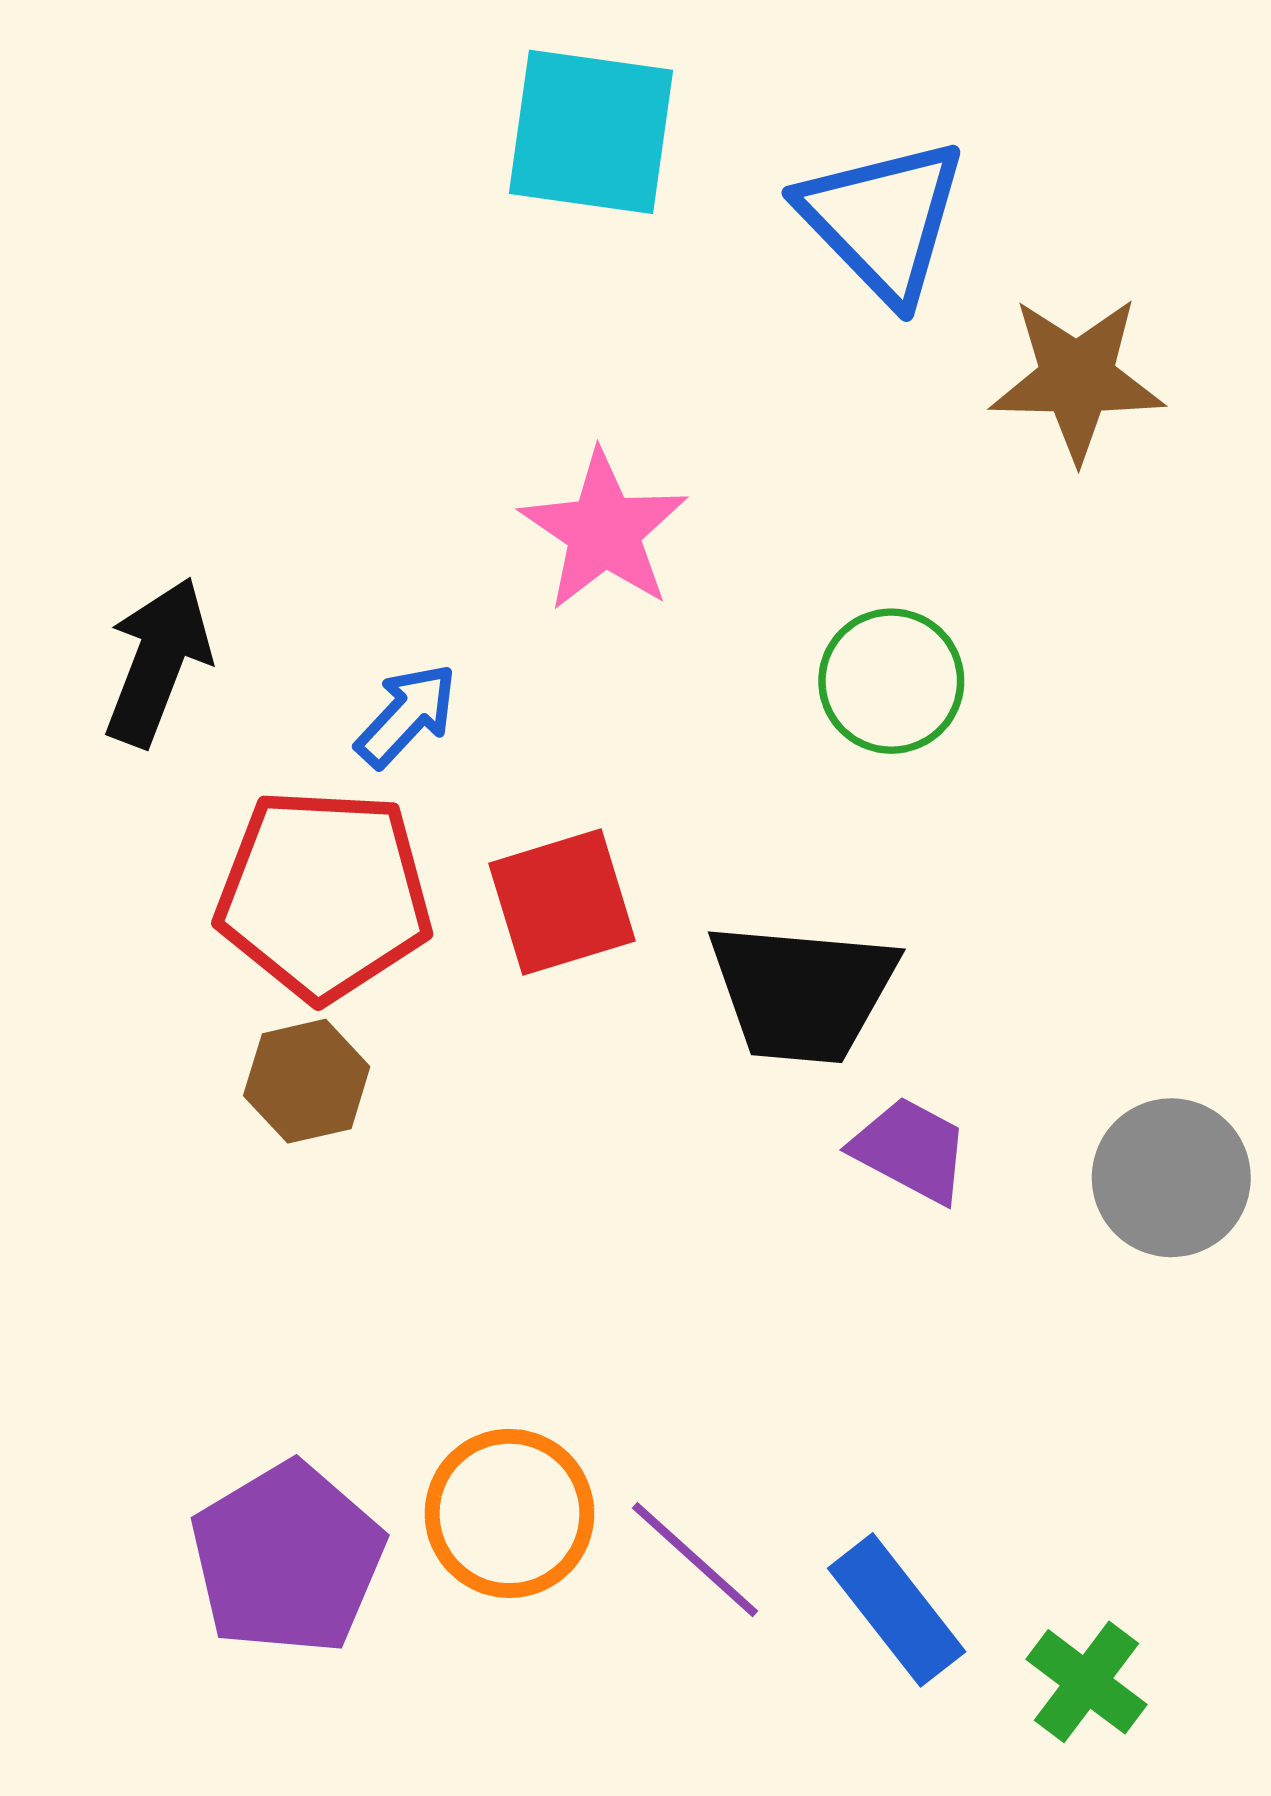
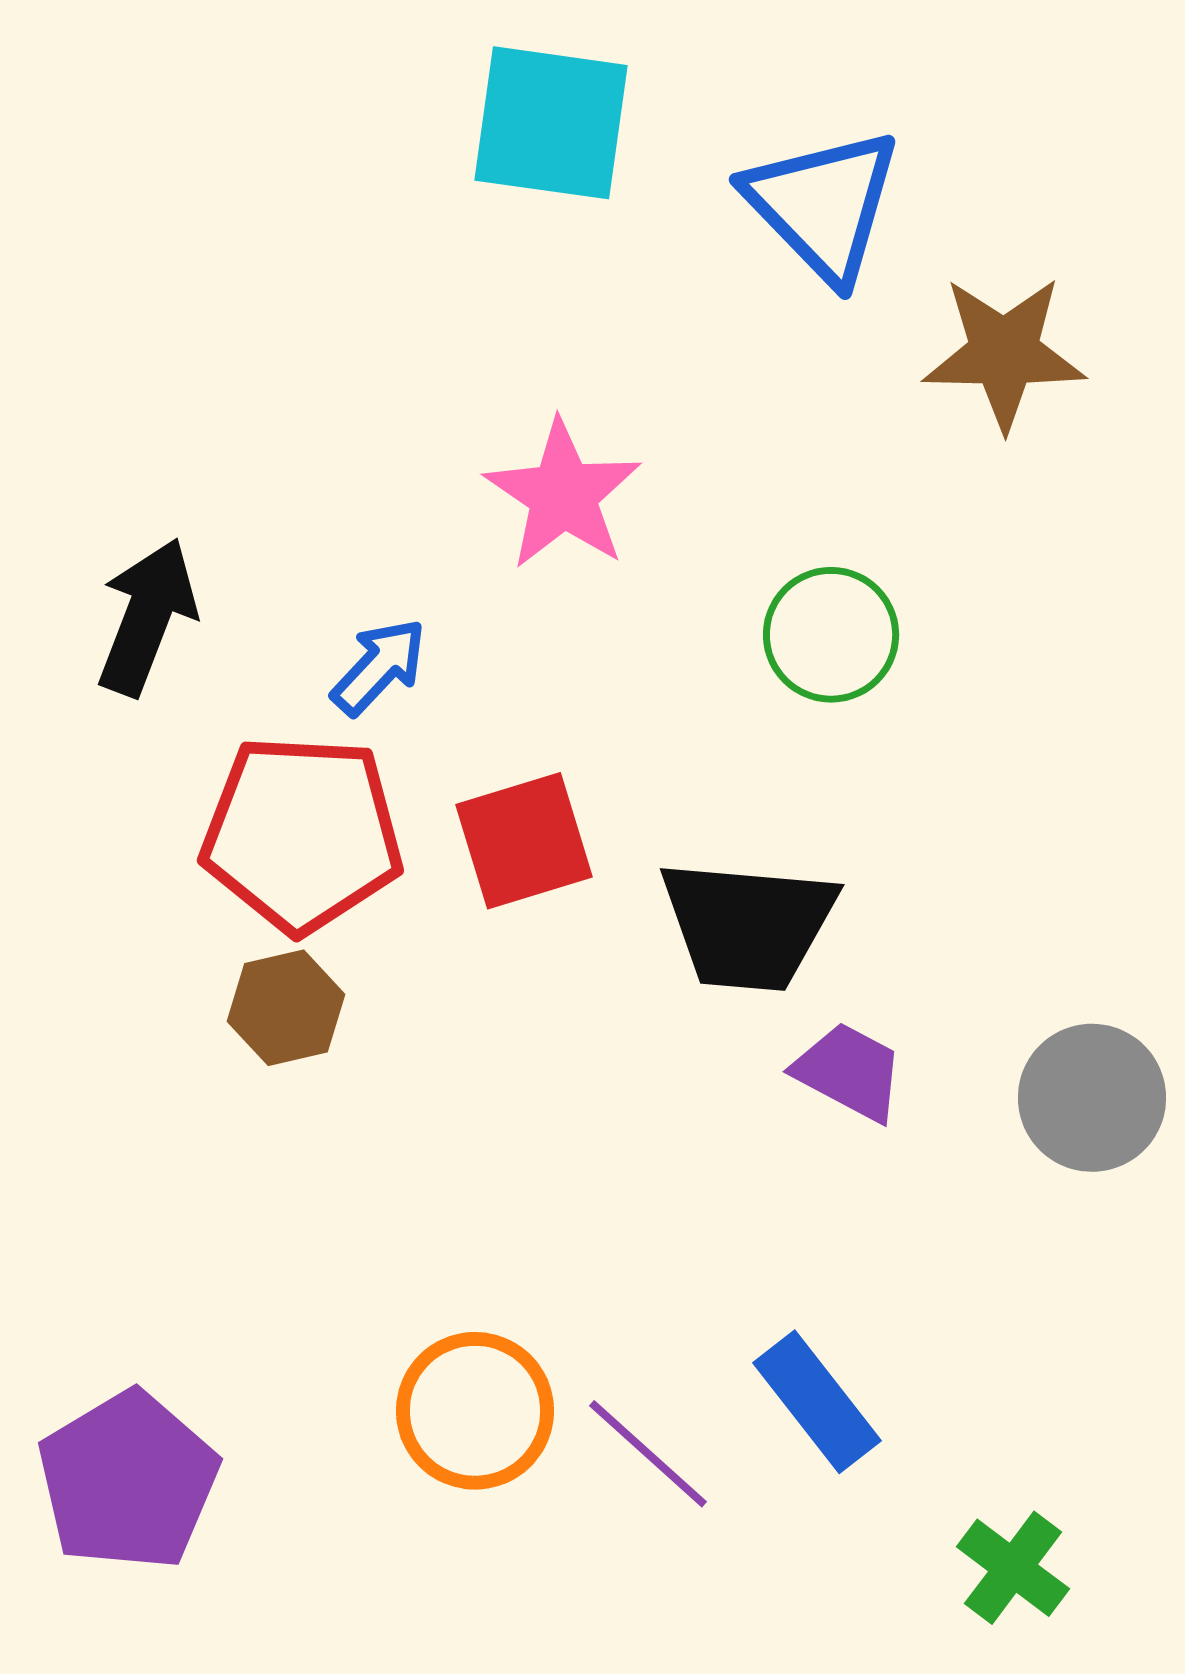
purple pentagon: (287, 1558) -> (128, 1481), moved
blue rectangle: (897, 1610) -> (817, 1402), moved

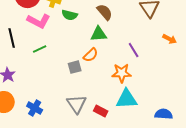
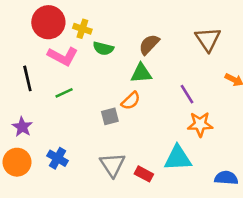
brown semicircle: (105, 12) -> (149, 44), turned -96
orange star: (122, 73) -> (200, 124), moved
blue cross: (35, 108) -> (58, 158), moved

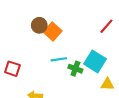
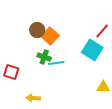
cyan square: (95, 61) -> (92, 50), moved
green cross: (75, 69) -> (44, 57), moved

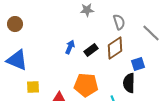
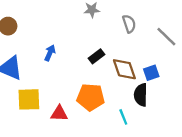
blue arrow: (70, 47) -> (50, 53), moved
brown diamond: (115, 48) -> (124, 69), moved, turned -75
yellow square: (33, 87) -> (29, 99), size x1.5

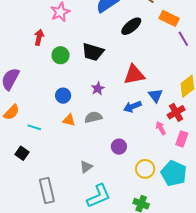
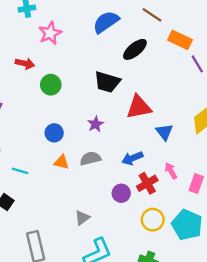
red arrow: (39, 37) -> (25, 63), turned 91
black trapezoid: (93, 52) -> (107, 82), moved
blue arrow: (132, 107) -> (132, 158), moved
red cross: (176, 112) -> (147, 183), moved

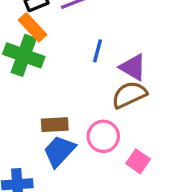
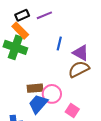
pink circle: (103, 136) -> (52, 94), moved
pink square: (138, 161) -> (72, 110), moved

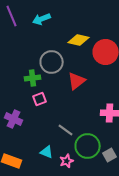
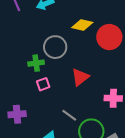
red triangle: (77, 81) -> (80, 77), moved
purple cross: (14, 119) -> (17, 114), moved, turned -30

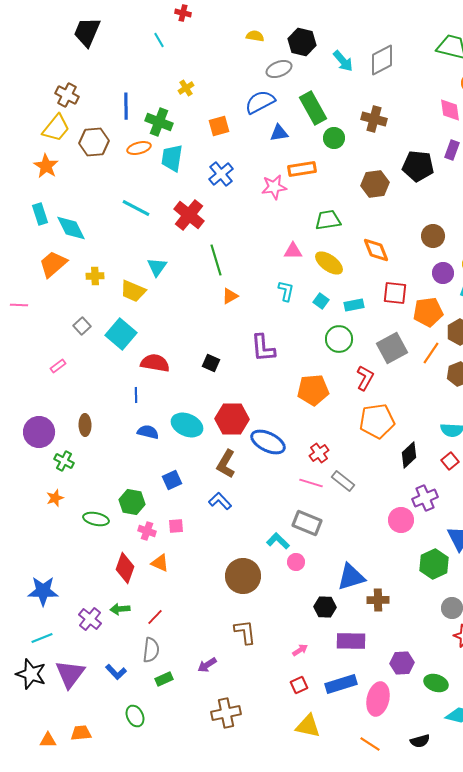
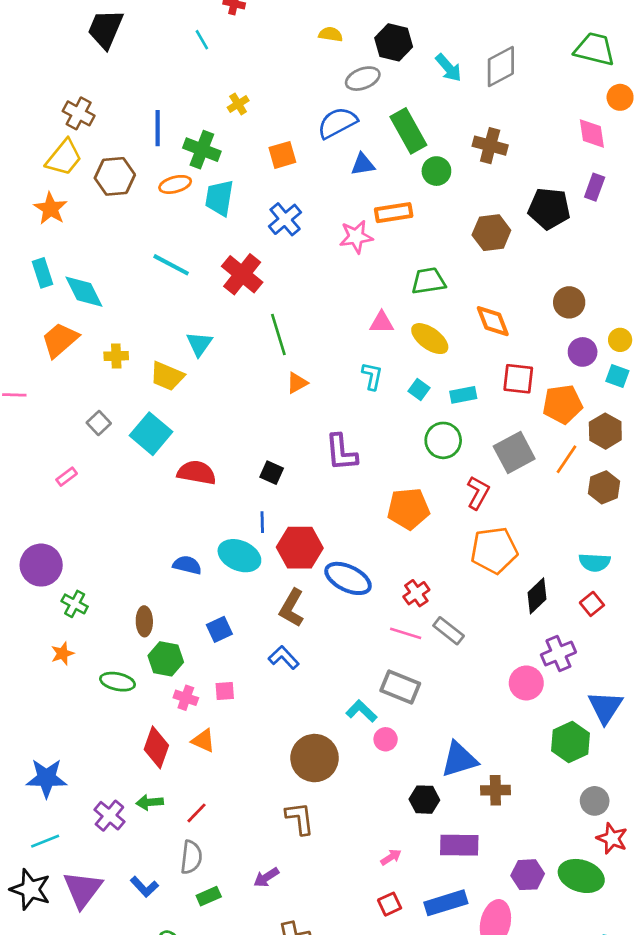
blue line: (136, 395) -> (262, 522), moved
brown ellipse: (85, 425) -> (144, 621), moved
brown L-shape: (245, 632) -> (300, 818), moved
green ellipse: (436, 683) -> (581, 876), moved, size x1.4

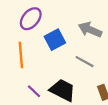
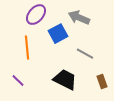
gray arrow: (90, 30) -> (79, 18), moved
purple line: (34, 91) -> (18, 81), moved

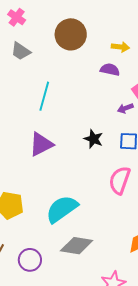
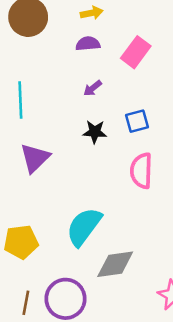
purple arrow: (125, 108) -> (93, 88), moved
purple circle: (30, 260) -> (65, 299), size x1.4

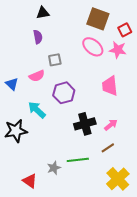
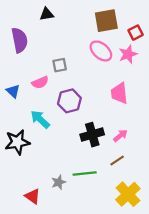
brown square: (98, 19) -> (106, 21), turned -30
purple semicircle: (38, 37) -> (20, 40), moved, size x1.6
pink star: (118, 50) -> (128, 54), turned -30

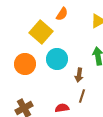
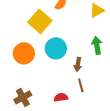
brown line: (82, 96) -> (81, 85), turned -32

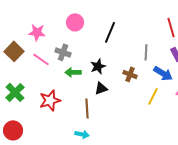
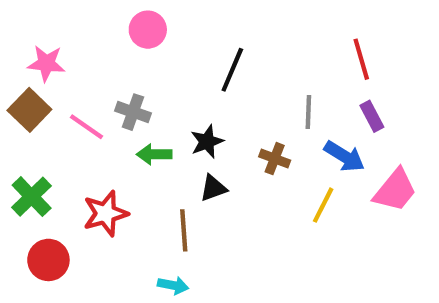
pink circle: (75, 22) -> (148, 30), moved
pink star: (37, 32) -> (46, 63), moved
red circle: (13, 130) -> (48, 260), moved

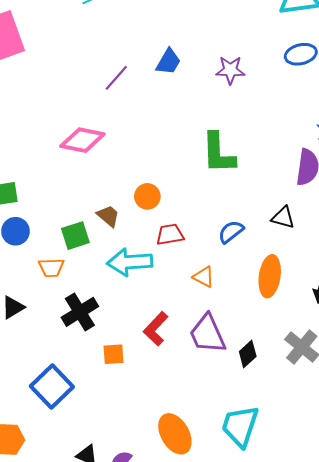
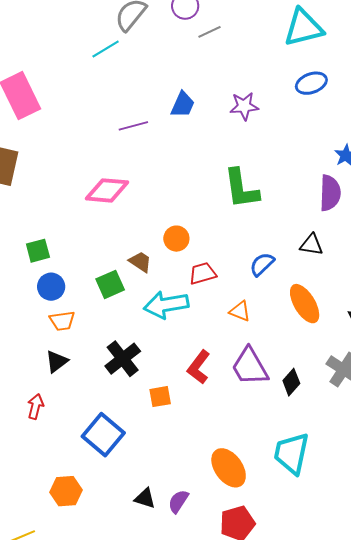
purple line: (116, 78) -> (133, 126), turned 40
orange trapezoid: (51, 268) -> (62, 321), moved
orange ellipse: (270, 276) -> (305, 304), turned -33

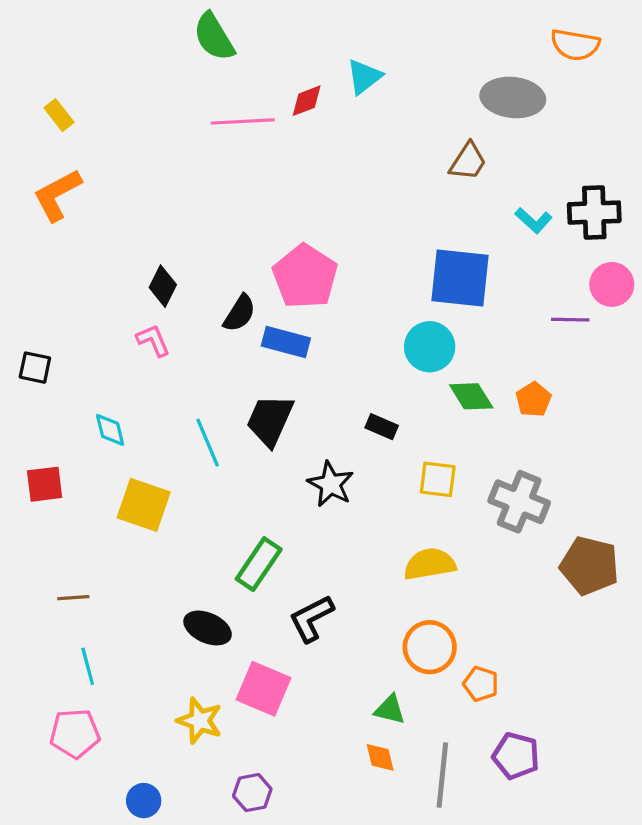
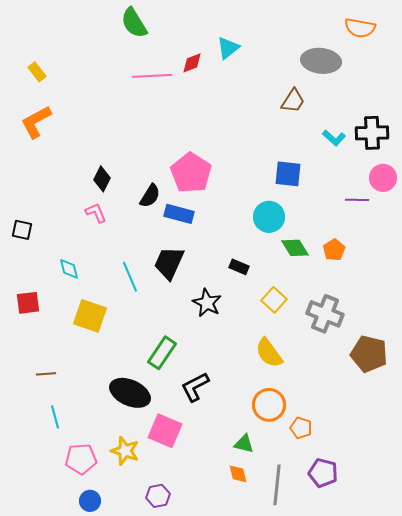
blue square: (460, 278) -> (288, 174), size x0.7
yellow square: (438, 479) -> (274, 300), turned 35
yellow semicircle: (430, 564) -> (269, 353), turned -116
black ellipse: (208, 628) -> (130, 393), size x1.4
pink pentagon: (75, 733) -> (81, 459), moved

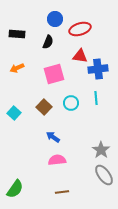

> [WHAT THE TASK ASKS] The lines from the one containing "pink circle: (75, 22) -> (148, 30), moved" up to and including the last line of the material above are to be given again exactly; any pictures are dropped.

> [RESPONSE BOX]
pink circle: (75, 22) -> (148, 30), moved
pink star: (37, 32) -> (46, 63), moved
red circle: (13, 130) -> (48, 260), moved

purple line: (116, 78) -> (133, 126), turned 40
orange trapezoid: (51, 268) -> (62, 321), moved
orange ellipse: (270, 276) -> (305, 304), turned -33

blue square: (460, 278) -> (288, 174), size x0.7
yellow square: (438, 479) -> (274, 300), turned 35
yellow semicircle: (430, 564) -> (269, 353), turned -116
black ellipse: (208, 628) -> (130, 393), size x1.4
pink pentagon: (75, 733) -> (81, 459), moved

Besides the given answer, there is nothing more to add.